*** Provided information Section Begins ***

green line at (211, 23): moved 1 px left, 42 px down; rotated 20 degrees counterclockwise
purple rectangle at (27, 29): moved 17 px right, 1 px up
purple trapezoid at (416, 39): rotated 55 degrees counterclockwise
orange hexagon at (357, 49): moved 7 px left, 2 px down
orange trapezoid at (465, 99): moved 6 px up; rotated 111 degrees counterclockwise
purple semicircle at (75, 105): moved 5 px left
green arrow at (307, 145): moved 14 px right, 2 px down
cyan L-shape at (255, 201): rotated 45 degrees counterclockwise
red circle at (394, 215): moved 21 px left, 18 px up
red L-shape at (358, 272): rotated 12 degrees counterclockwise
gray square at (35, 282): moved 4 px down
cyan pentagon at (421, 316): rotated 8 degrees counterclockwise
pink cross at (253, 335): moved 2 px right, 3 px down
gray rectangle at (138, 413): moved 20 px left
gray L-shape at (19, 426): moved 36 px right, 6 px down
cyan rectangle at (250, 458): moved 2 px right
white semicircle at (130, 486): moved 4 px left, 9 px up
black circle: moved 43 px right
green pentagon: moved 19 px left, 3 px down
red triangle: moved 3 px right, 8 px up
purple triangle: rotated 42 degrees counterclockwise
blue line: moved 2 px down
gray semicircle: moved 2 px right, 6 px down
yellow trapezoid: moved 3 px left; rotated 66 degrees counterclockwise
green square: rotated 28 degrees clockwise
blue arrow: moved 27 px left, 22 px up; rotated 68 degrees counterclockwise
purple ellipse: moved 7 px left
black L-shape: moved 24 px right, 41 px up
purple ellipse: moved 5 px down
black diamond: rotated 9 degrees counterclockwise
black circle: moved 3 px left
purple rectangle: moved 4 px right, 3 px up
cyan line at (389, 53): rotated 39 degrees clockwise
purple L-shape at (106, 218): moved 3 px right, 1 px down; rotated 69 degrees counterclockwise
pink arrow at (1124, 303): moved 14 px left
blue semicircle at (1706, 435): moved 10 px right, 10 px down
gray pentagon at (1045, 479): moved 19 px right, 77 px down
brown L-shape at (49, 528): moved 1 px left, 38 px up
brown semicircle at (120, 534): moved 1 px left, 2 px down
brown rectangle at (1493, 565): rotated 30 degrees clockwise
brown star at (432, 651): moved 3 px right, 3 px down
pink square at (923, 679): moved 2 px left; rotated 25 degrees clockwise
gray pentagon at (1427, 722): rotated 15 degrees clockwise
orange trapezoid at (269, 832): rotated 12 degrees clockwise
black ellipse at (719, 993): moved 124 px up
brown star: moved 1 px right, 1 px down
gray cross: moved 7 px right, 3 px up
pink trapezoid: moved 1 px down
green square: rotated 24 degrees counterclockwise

*** Provided information Section Ends ***

Scan the entries above and return each line that holds "arrow".

_Exercise response_:
green arrow at (307, 145): moved 14 px right, 2 px down
blue arrow: moved 27 px left, 22 px up; rotated 68 degrees counterclockwise
pink arrow at (1124, 303): moved 14 px left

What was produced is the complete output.